§ Your task
Only the number is needed. Please count the lines below in which the word "turquoise" occurs.

§ Task material
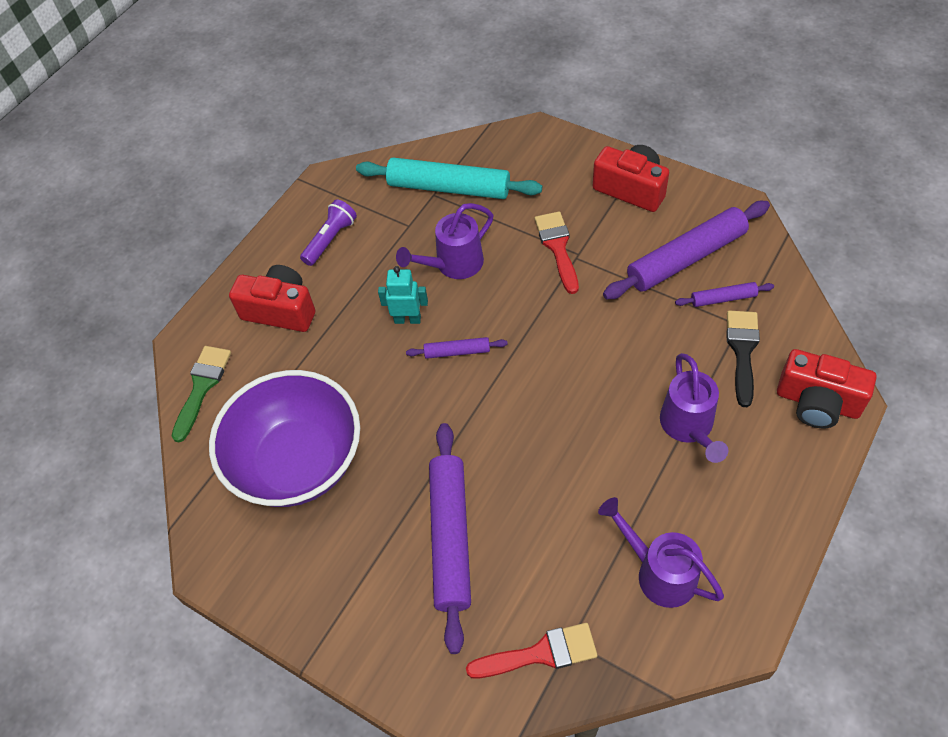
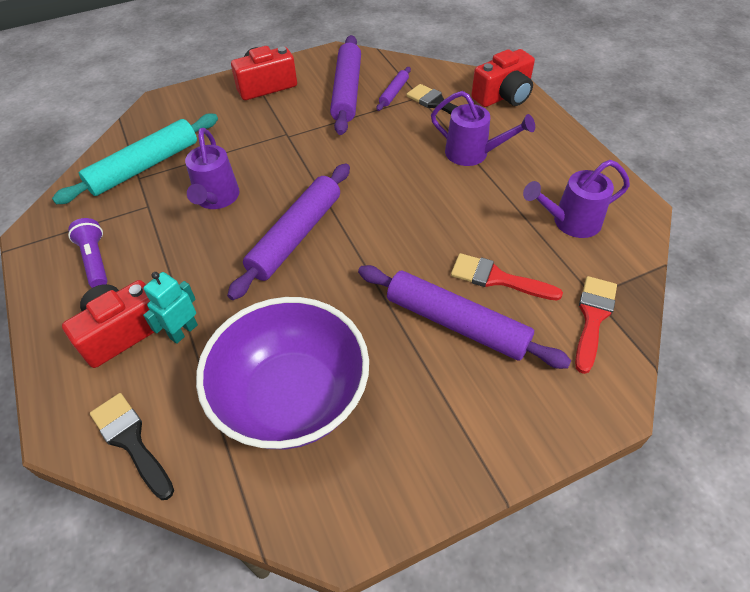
camera: 60 degrees left, 5 degrees down
(202, 387) = (131, 441): green brush -> black brush
(407, 319) = (233, 250): turquoise robot -> turquoise robot (183, 331)
(457, 351) = (295, 236): purple rolling pin -> purple rolling pin, size x2.09
(557, 247) = (269, 140): red brush -> red brush (497, 278)

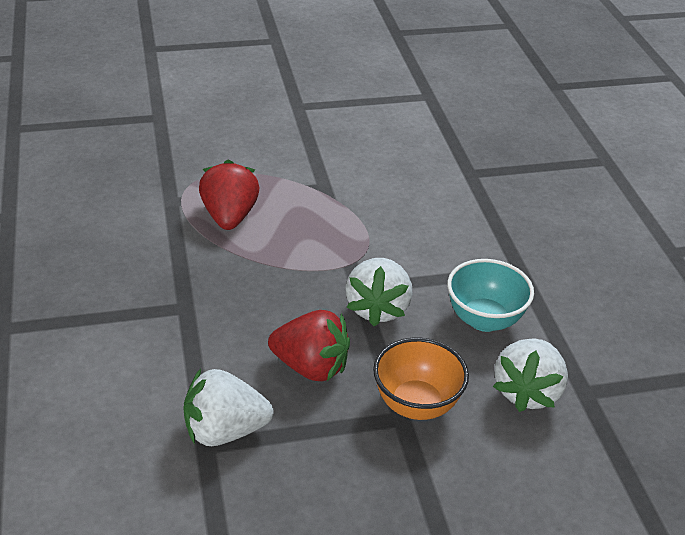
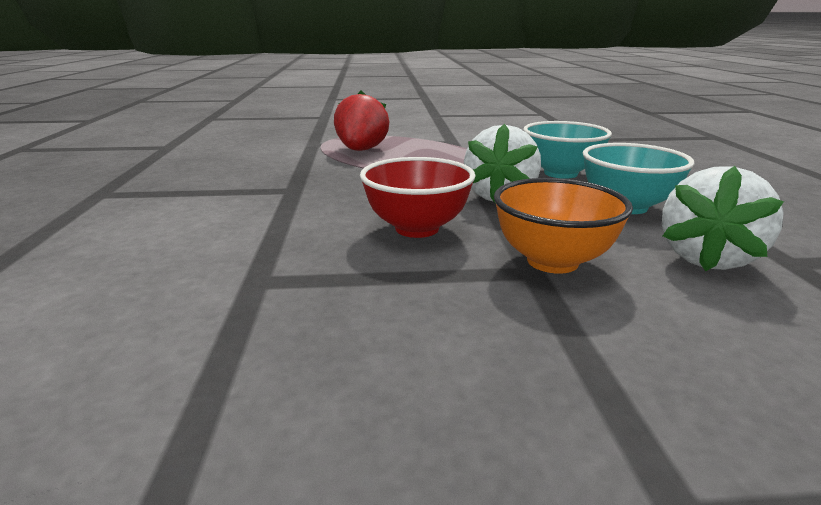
camera: 10 degrees right, 15 degrees down
(224, 431) = (288, 270): white strawberry -> none
(311, 367) = (417, 228): red strawberry -> red bowl
(435, 258) = (560, 173): none -> turquoise bowl

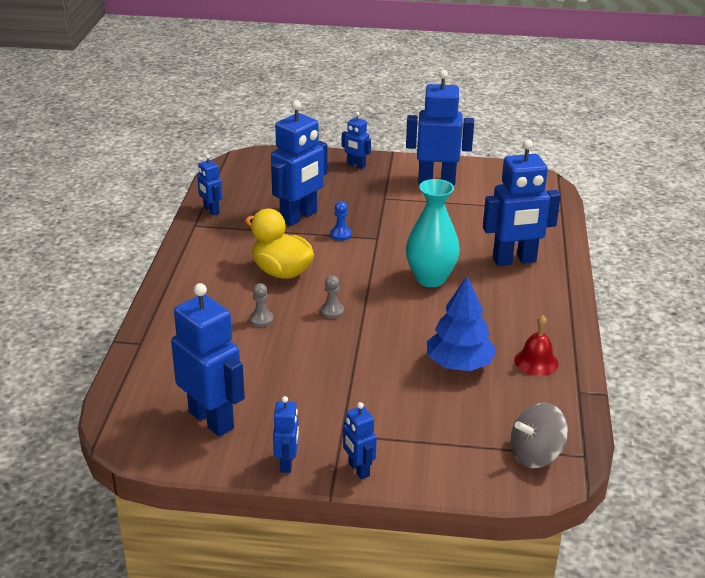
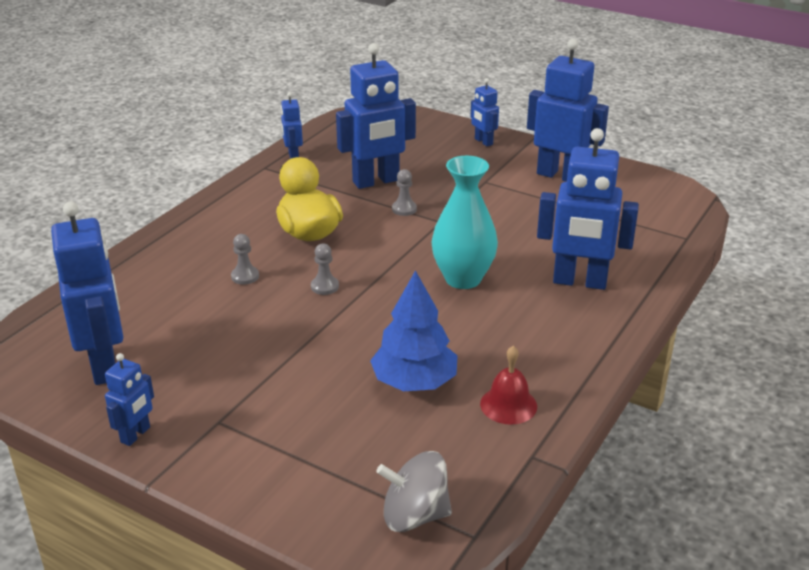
camera: 25 degrees right, 0 degrees up
(340, 234) = (404, 209): blue pawn -> grey pawn
(358, 469) = (201, 466): blue robot -> none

§ Output of the task
2